AIM OF THE TASK —
Below are entries with pictures in them. Output exactly the lines starting at the line with "C209: 4700uF (plus" and ending at the line with "R209: 4.7k (SCL, VA) -> 2.7k (SCL, VA)", both included, but not the pictures.

DATASET EXCERPTS —
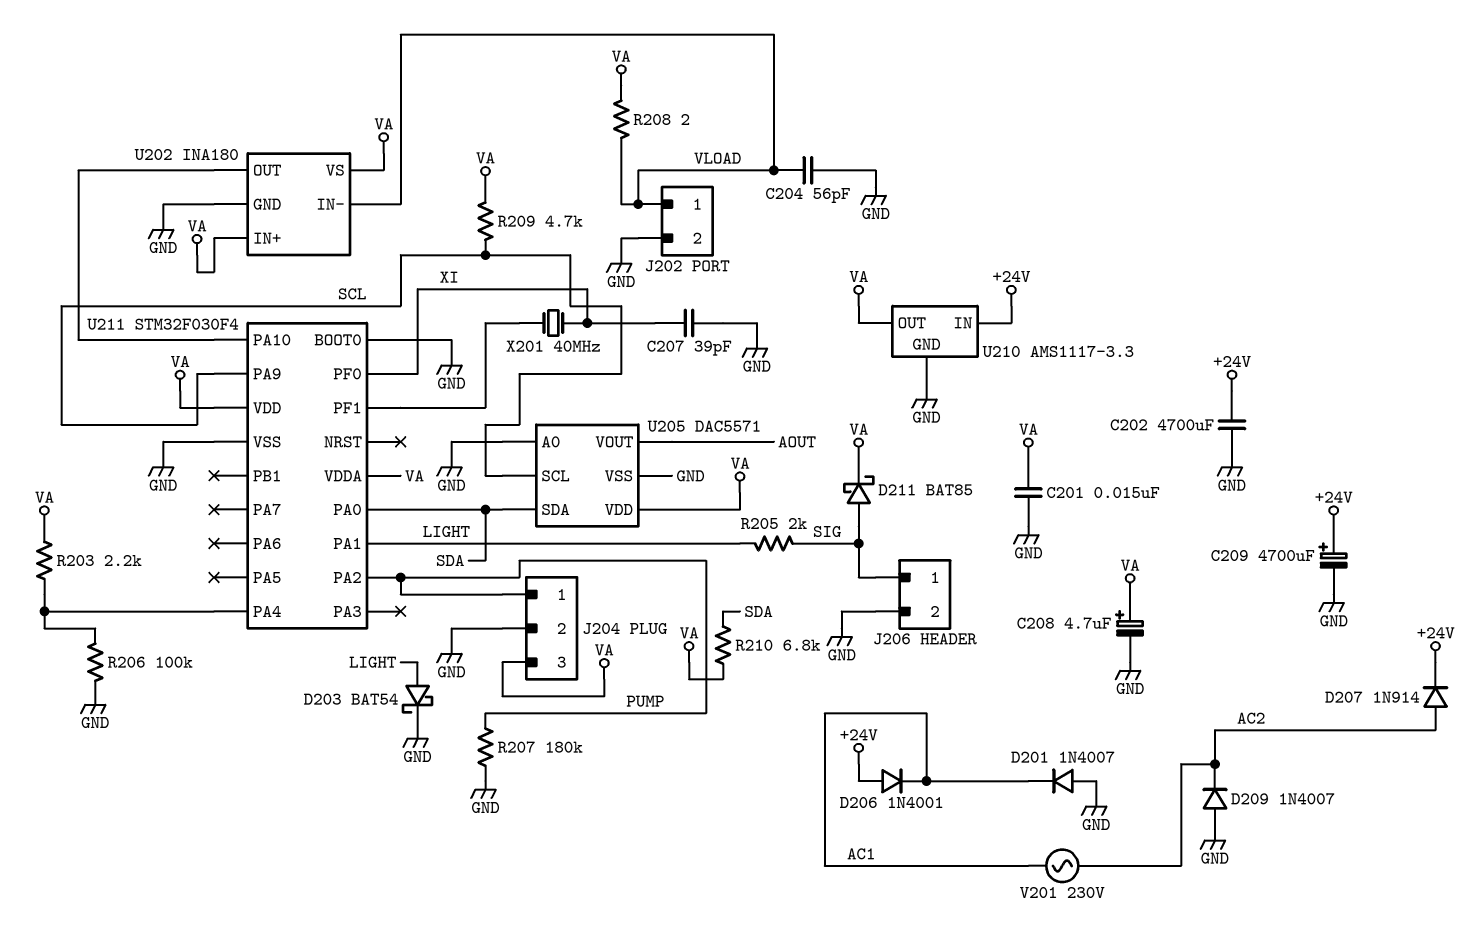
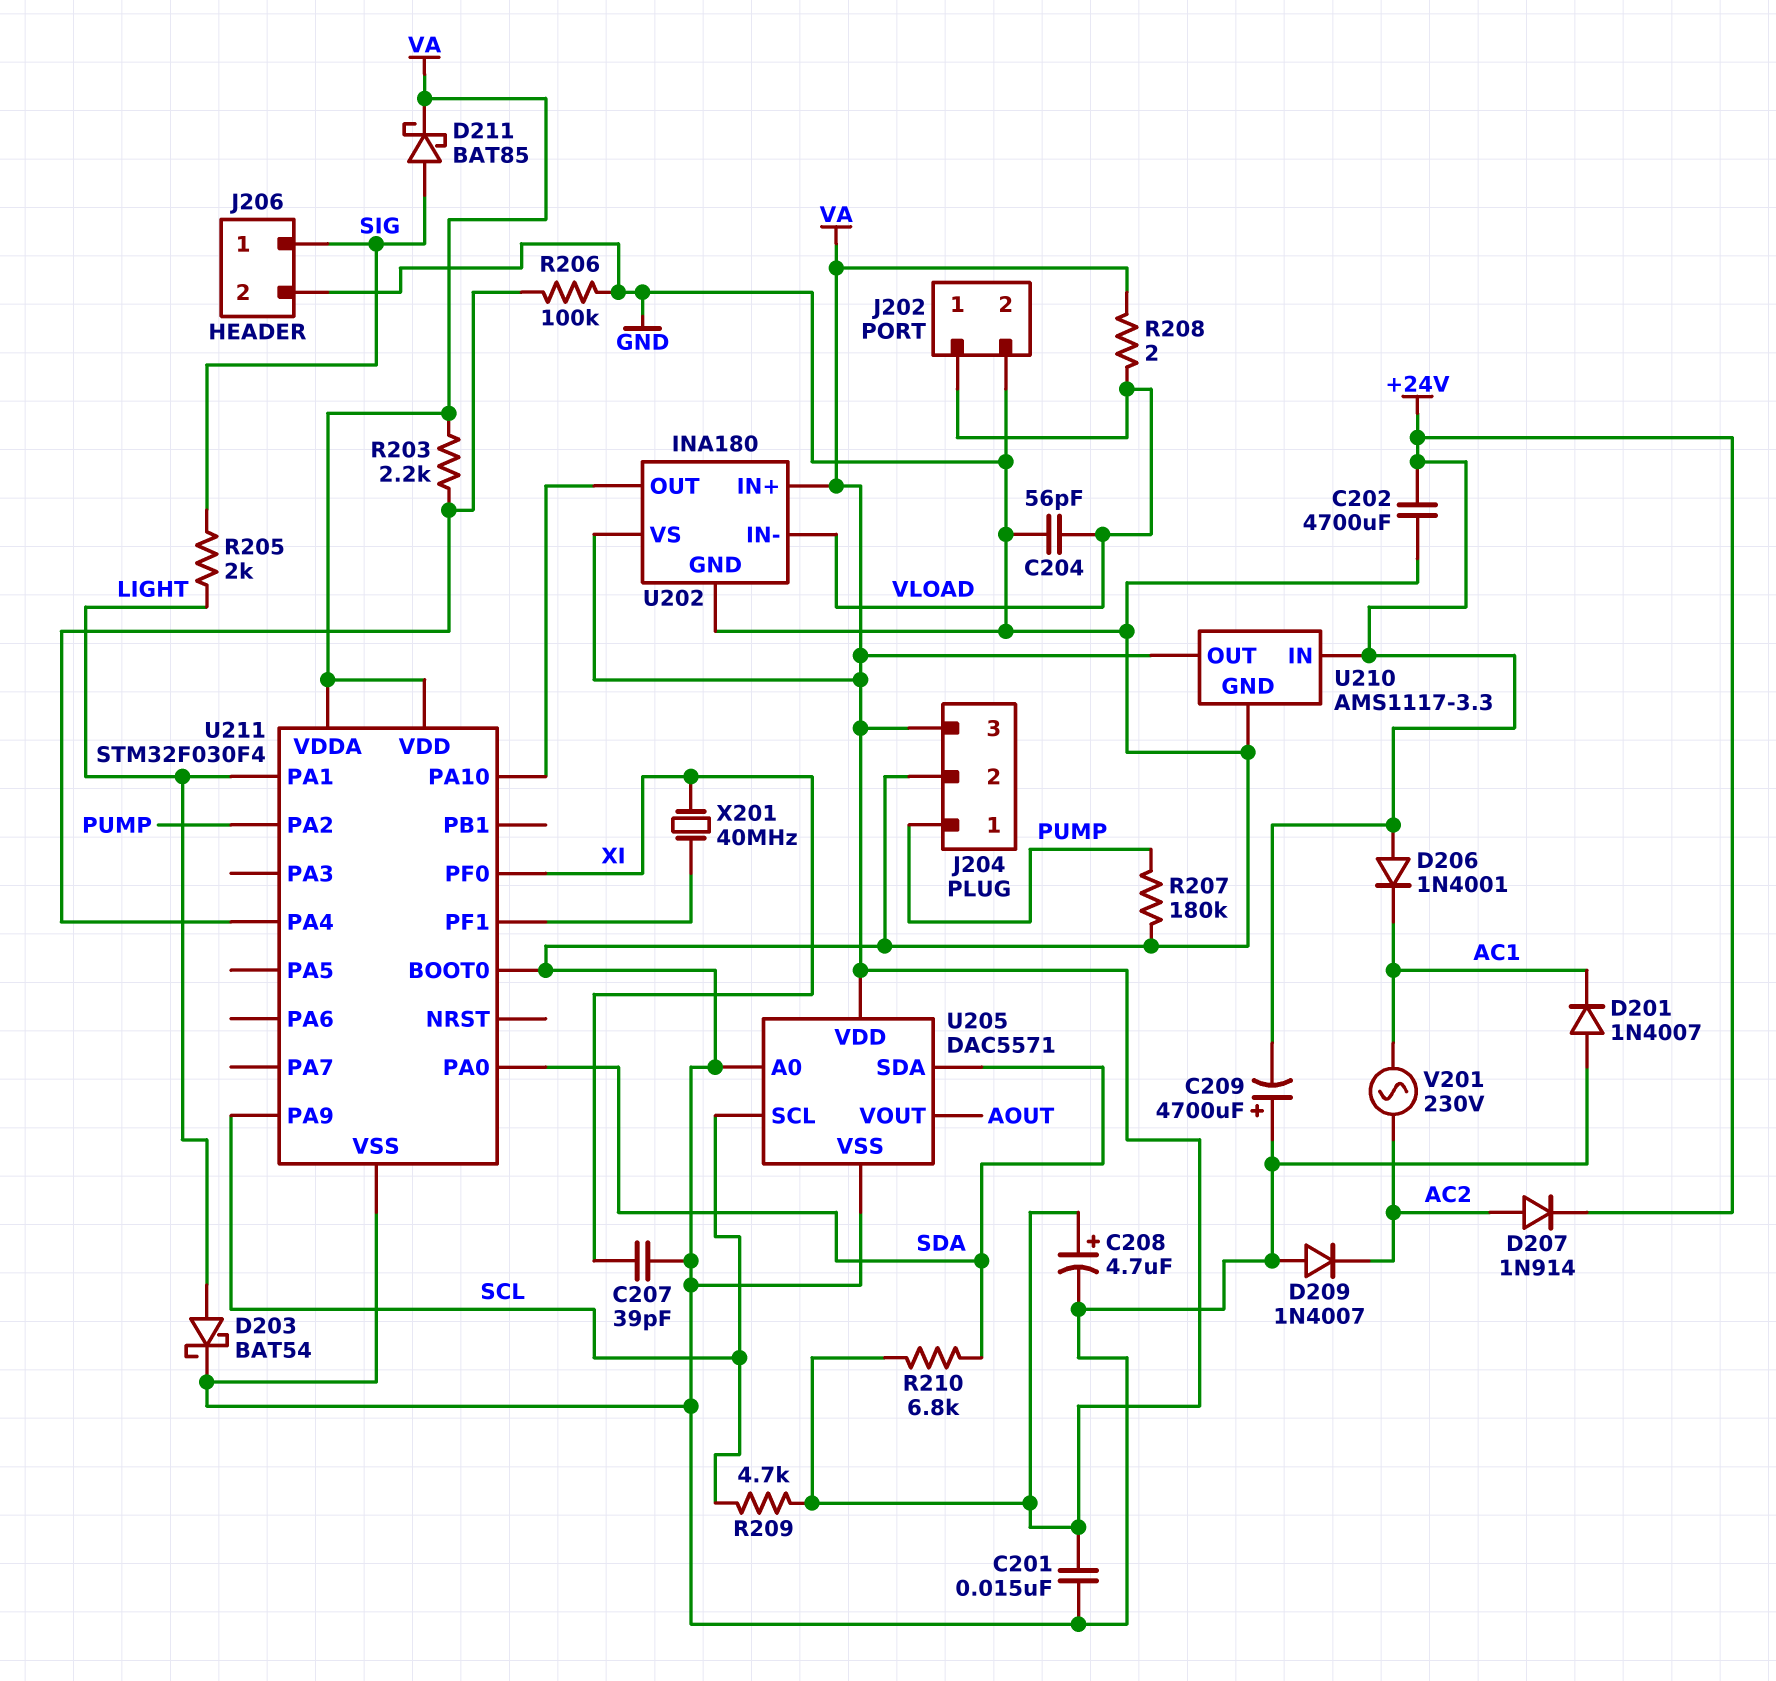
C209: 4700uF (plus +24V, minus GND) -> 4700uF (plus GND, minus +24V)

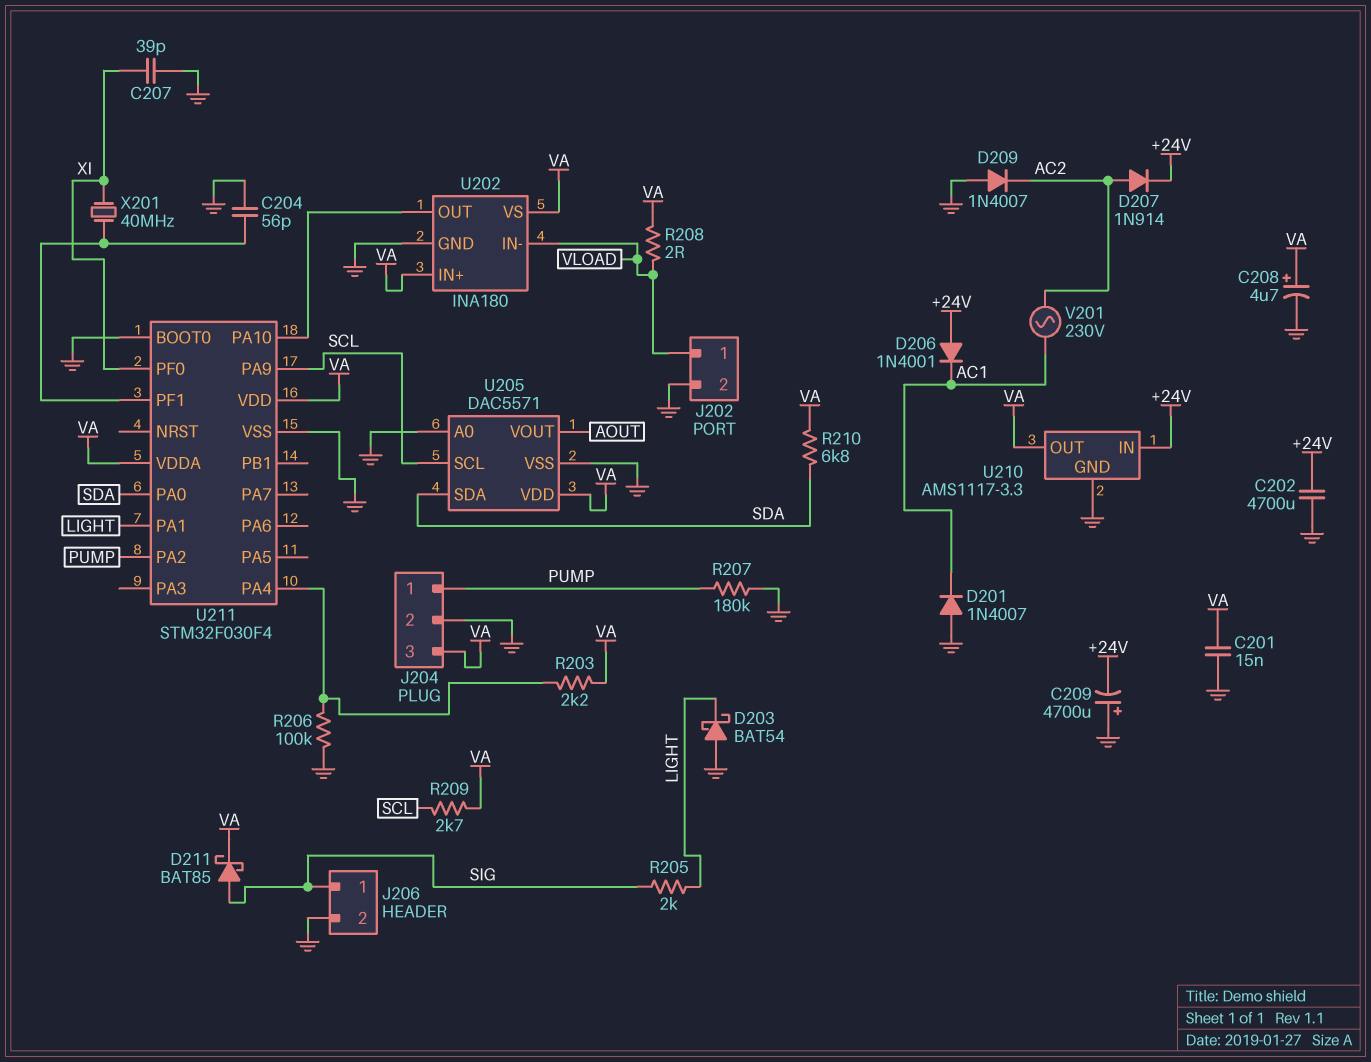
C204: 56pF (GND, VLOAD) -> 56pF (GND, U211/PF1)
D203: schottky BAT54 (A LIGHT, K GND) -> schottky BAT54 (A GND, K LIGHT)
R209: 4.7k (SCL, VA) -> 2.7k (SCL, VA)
---
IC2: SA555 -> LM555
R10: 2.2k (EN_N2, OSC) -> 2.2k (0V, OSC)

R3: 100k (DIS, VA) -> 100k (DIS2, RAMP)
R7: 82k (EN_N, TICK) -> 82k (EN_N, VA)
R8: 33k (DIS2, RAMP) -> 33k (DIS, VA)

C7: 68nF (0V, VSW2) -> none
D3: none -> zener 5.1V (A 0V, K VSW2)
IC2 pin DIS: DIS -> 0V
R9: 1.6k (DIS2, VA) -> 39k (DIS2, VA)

ANSWER BELOW —
C209: 4700uF (plus +24V, minus GND) -> 4700uF (plus GND, minus +24V)

C204: 56pF (GND, VLOAD) -> 56pF (GND, U211/PF1)
D203: schottky BAT54 (A LIGHT, K GND) -> schottky BAT54 (A GND, K LIGHT)
R209: 4.7k (SCL, VA) -> 2.7k (SCL, VA)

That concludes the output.